WHAT IS EXPECTED:
In your copy, include every record exactly and no pictures.

RECORDS SUPPLIED:
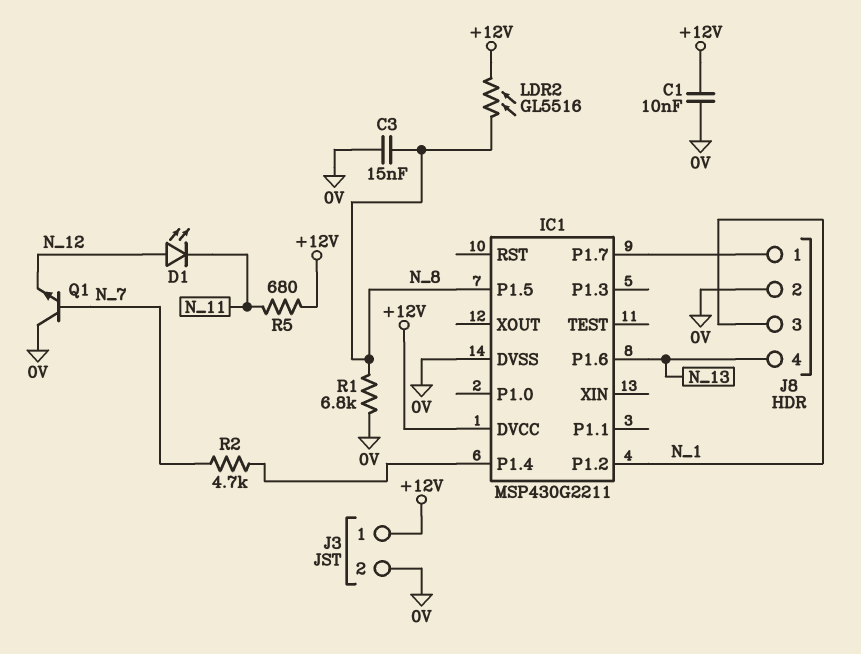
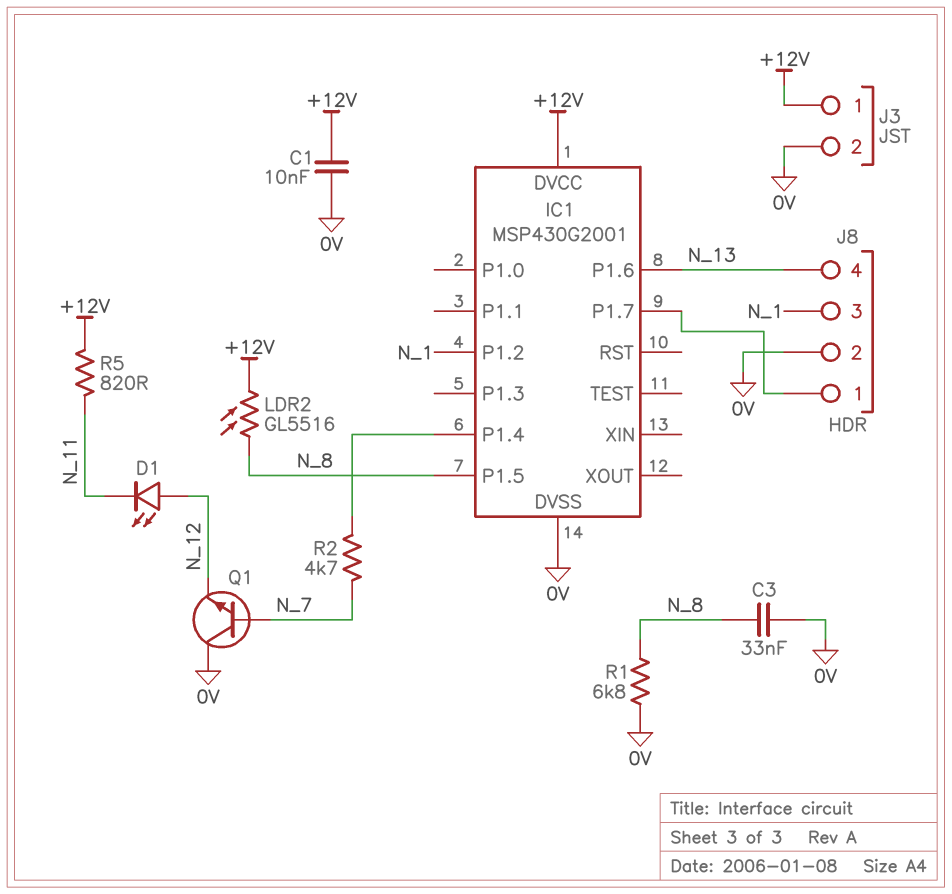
C3: 15nF (0V, N_8) -> 33nF (0V, N_8)
IC1: MSP430G2211 -> MSP430G2001
R5: 680 (+12V, N_11) -> 820 (+12V, N_11)

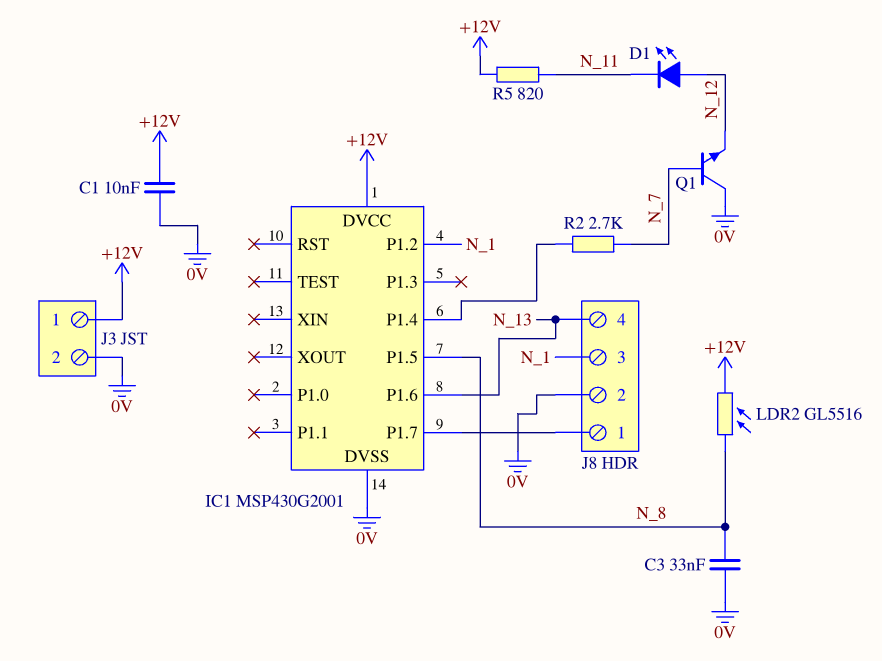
R1: 6.8k (0V, N_8) -> none
R2: 4.7k (IC1/P1.4, N_7) -> 2.7k (IC1/P1.4, N_7)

TASK SOLUTION:
C3: 15nF (0V, N_8) -> 33nF (0V, N_8)
IC1: MSP430G2211 -> MSP430G2001
R5: 680 (+12V, N_11) -> 820 (+12V, N_11)

R1: 6.8k (0V, N_8) -> none
R2: 4.7k (IC1/P1.4, N_7) -> 2.7k (IC1/P1.4, N_7)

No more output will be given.